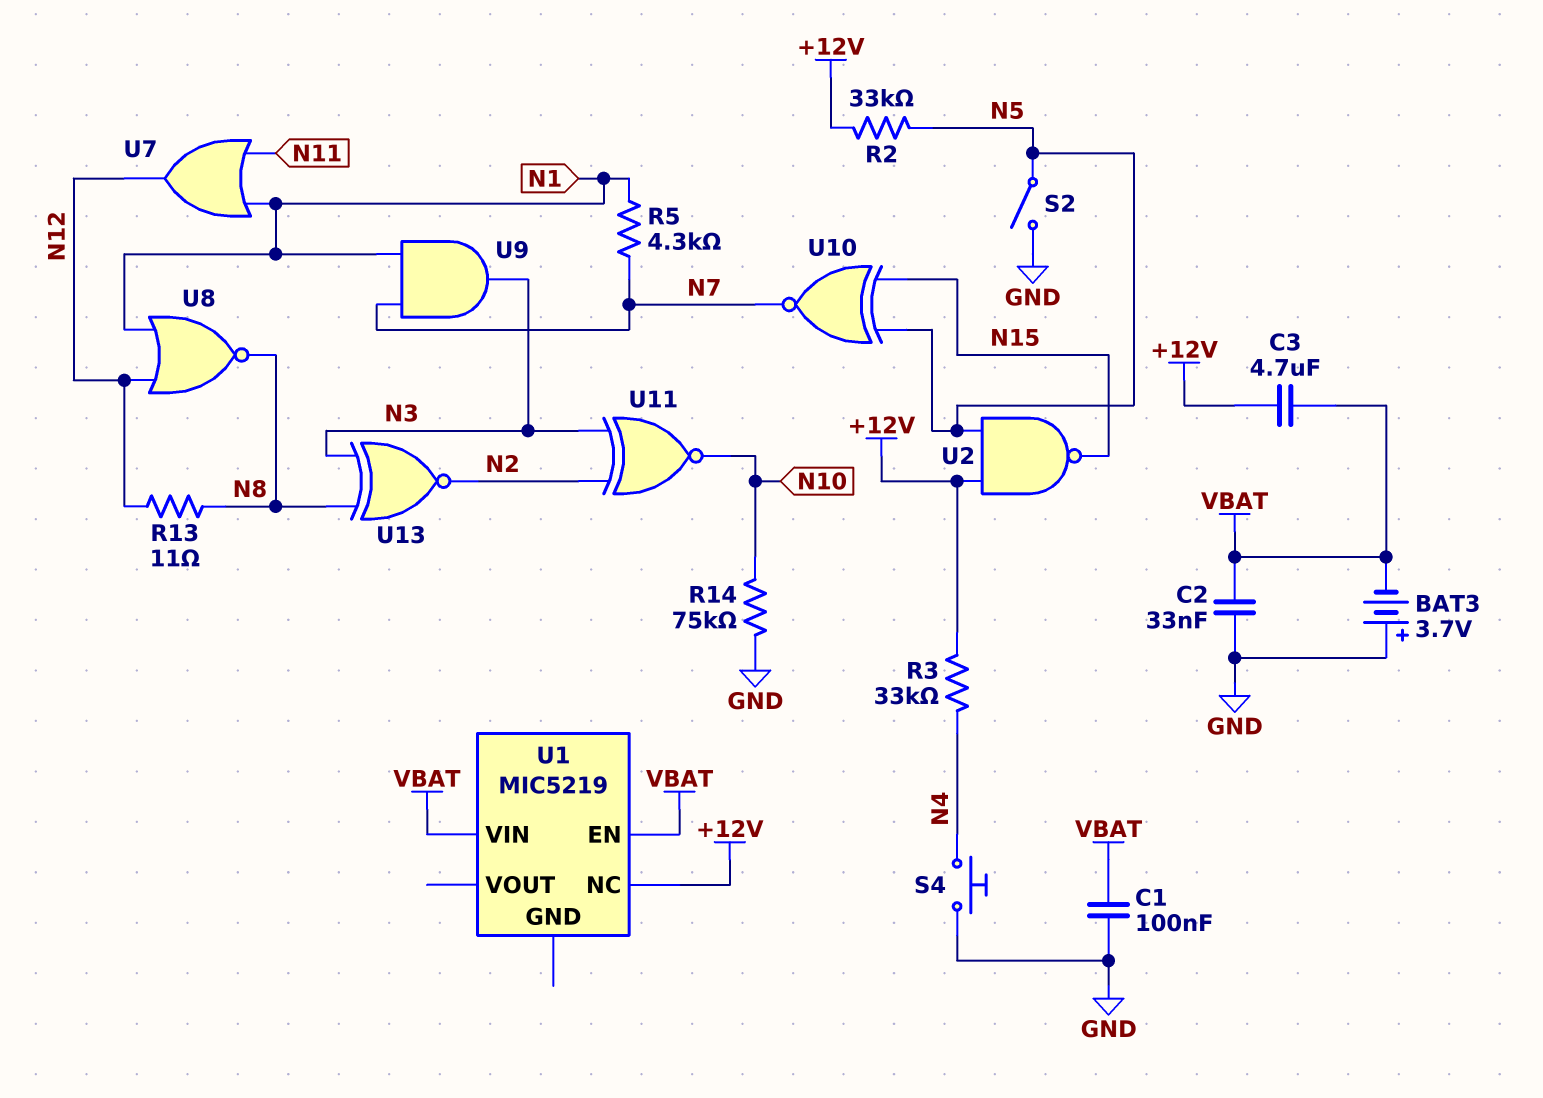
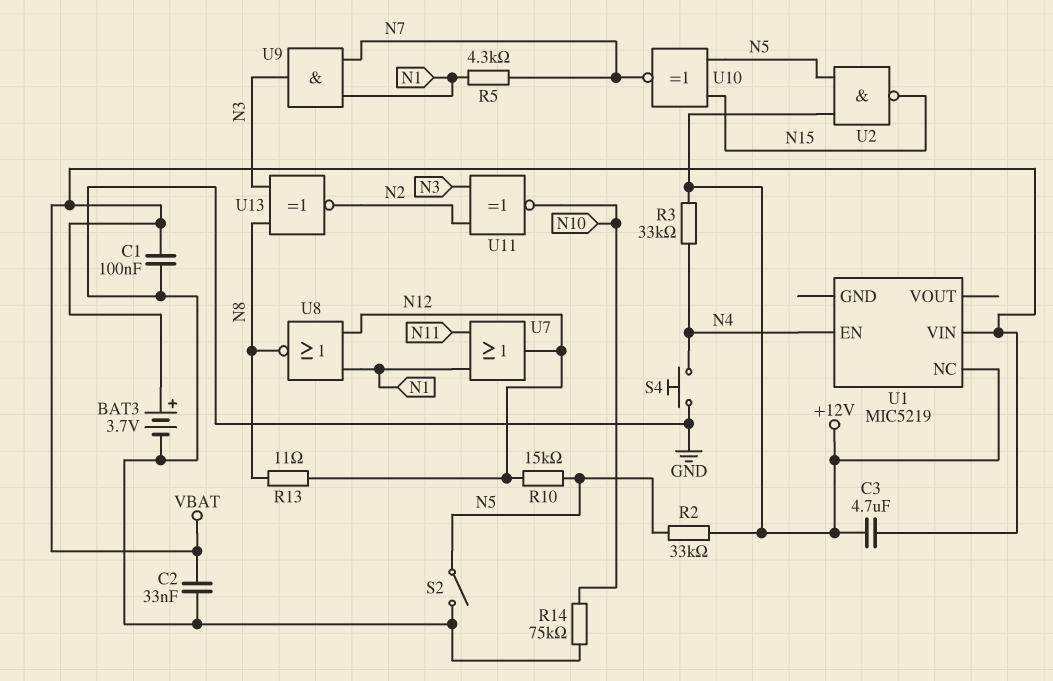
BAT3: 3.7V (plus GND, minus VBAT) -> 3.7V (plus VBAT, minus GND)
R10: none -> 15k (N5, N12)
U1 pin EN: VBAT -> N4

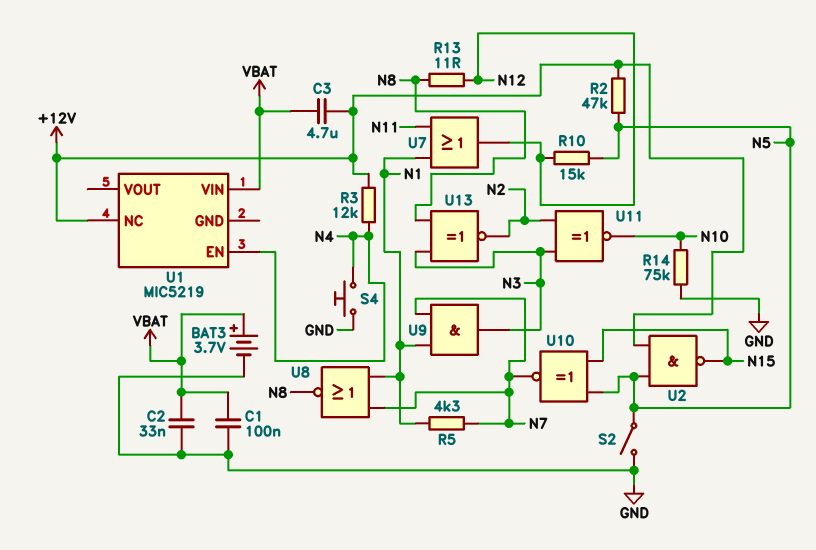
R2: 33k (+12V, N5) -> 47k (+12V, N5)
R3: 33k (+12V, N4) -> 12k (+12V, N4)
U8: NOR (in N1, in N12, out N8) -> NOR (in N1, in N7, out N8)

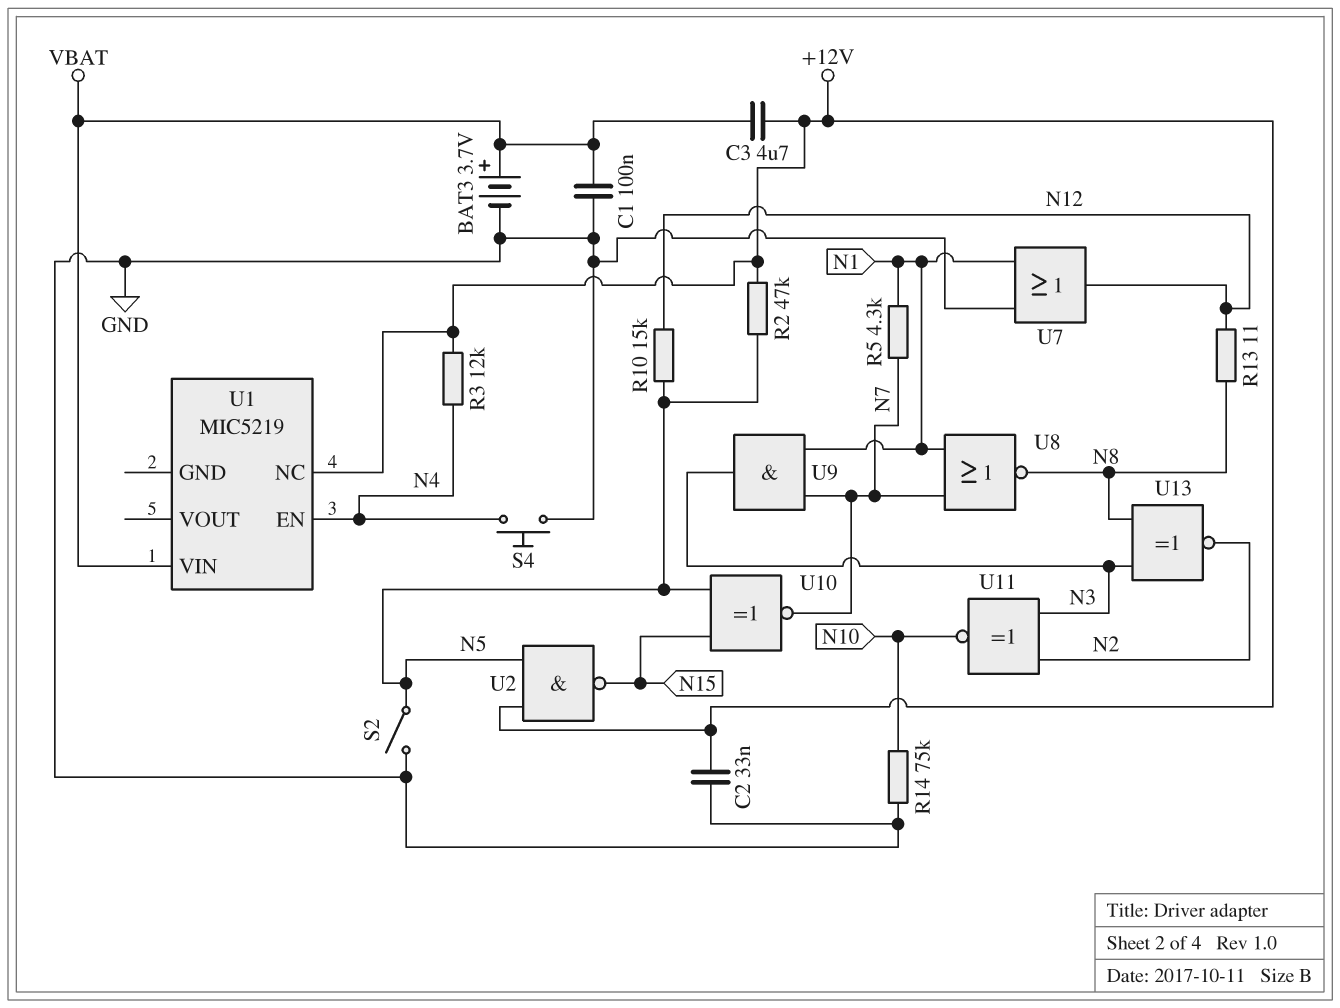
C2: 33nF (GND, VBAT) -> 33nF (+12V, GND)
U7: OR (in N1, in N11, out N12) -> OR (in GND, in N1, out N12)

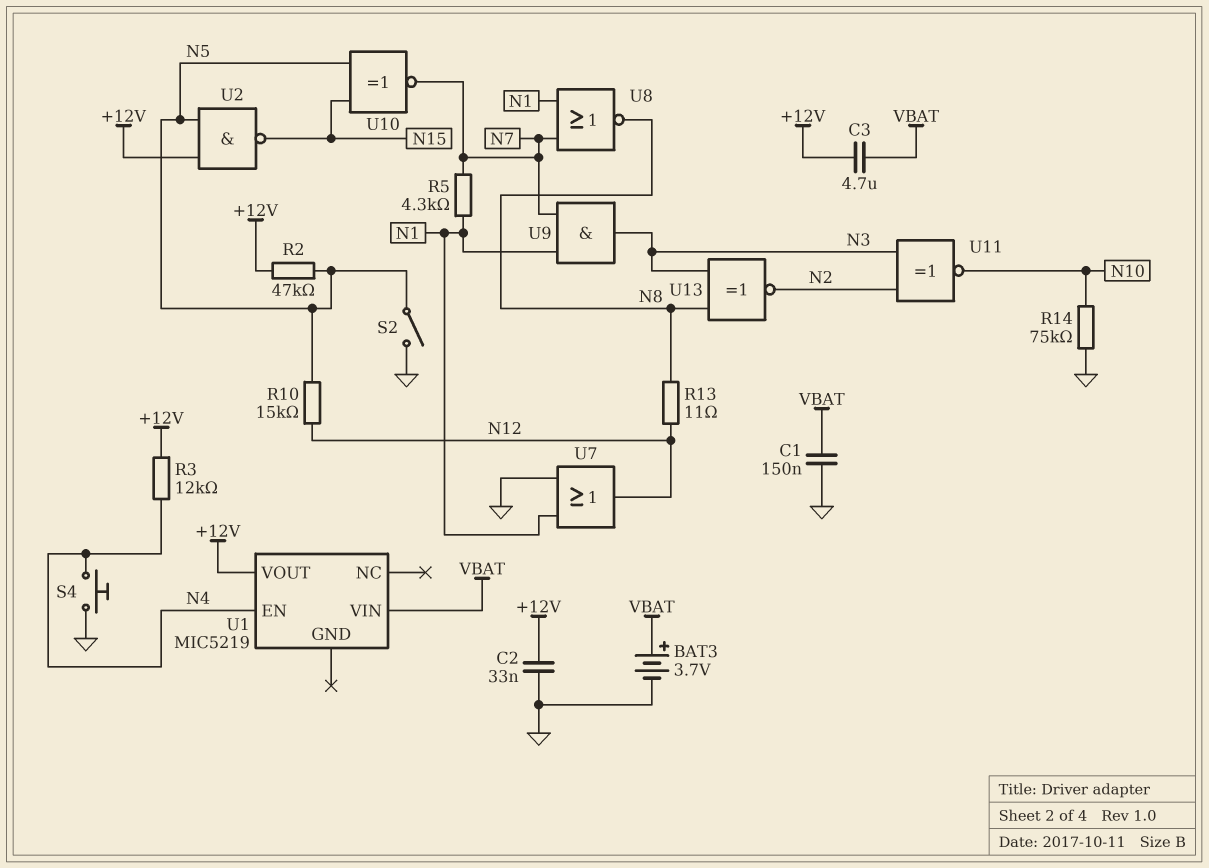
C1: 100nF (GND, VBAT) -> 150nF (GND, VBAT)
U1 pin NC: +12V -> none
U1 pin VOUT: none -> +12V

--*--

## HOW TO COMPLETE THIS TASK
Copy all the entries above exactly as they stand, except for the pictures.

## TASK OUTPUT
BAT3: 3.7V (plus GND, minus VBAT) -> 3.7V (plus VBAT, minus GND)
R10: none -> 15k (N5, N12)
U1 pin EN: VBAT -> N4

R2: 33k (+12V, N5) -> 47k (+12V, N5)
R3: 33k (+12V, N4) -> 12k (+12V, N4)
U8: NOR (in N1, in N12, out N8) -> NOR (in N1, in N7, out N8)

C2: 33nF (GND, VBAT) -> 33nF (+12V, GND)
U7: OR (in N1, in N11, out N12) -> OR (in GND, in N1, out N12)

C1: 100nF (GND, VBAT) -> 150nF (GND, VBAT)
U1 pin NC: +12V -> none
U1 pin VOUT: none -> +12V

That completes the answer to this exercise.